● **WHAT IS REQUIRED**:
Print, unchanged, the line containing "GREY GOBLET" along with all lines that follow it to the end of the listing.

● **EXTRACTED ENTRIES**:
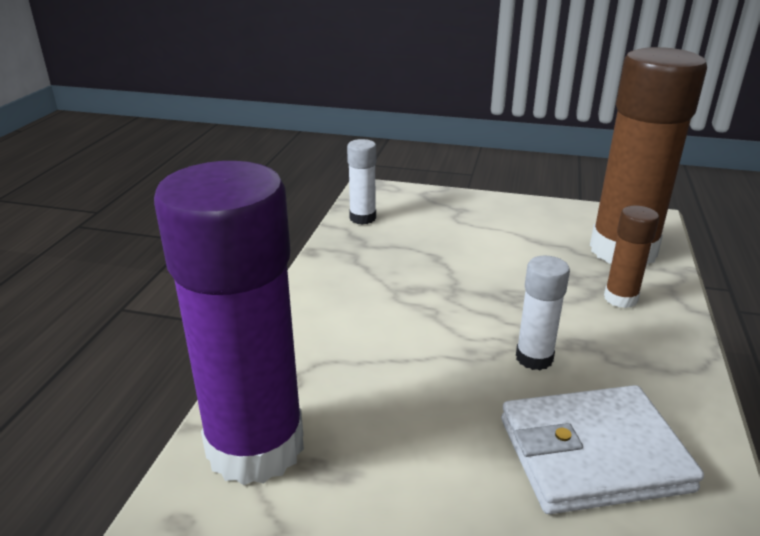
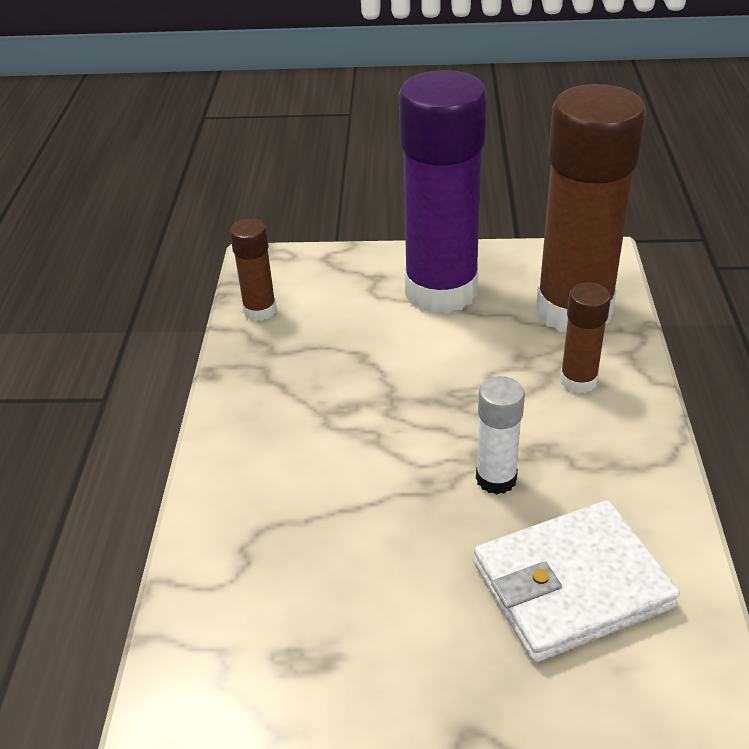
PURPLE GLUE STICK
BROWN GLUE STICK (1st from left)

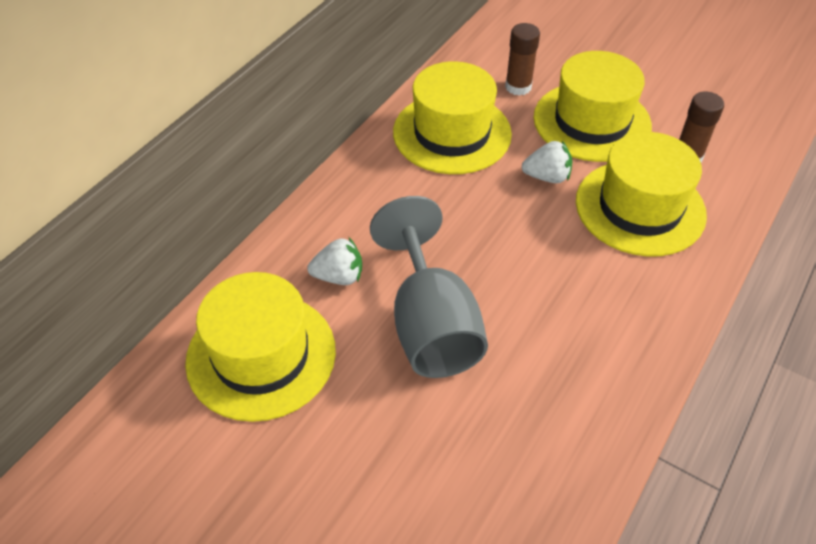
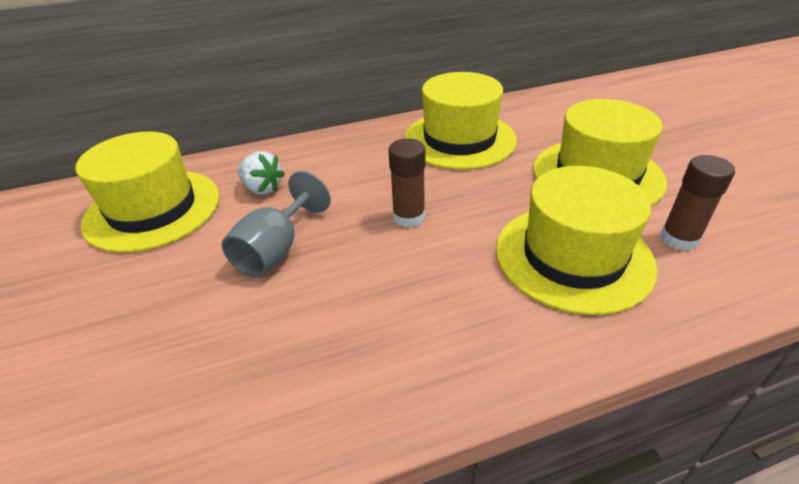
GREY GOBLET
BROWN GLUE STICK (1st from left)
WHITE STRAWBERRY (2nd from left in the first image)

● **ANSWER TO THIS PROBLEM**:
GREY GOBLET
BROWN GLUE STICK (1st from left)
WHITE STRAWBERRY (2nd from left in the first image)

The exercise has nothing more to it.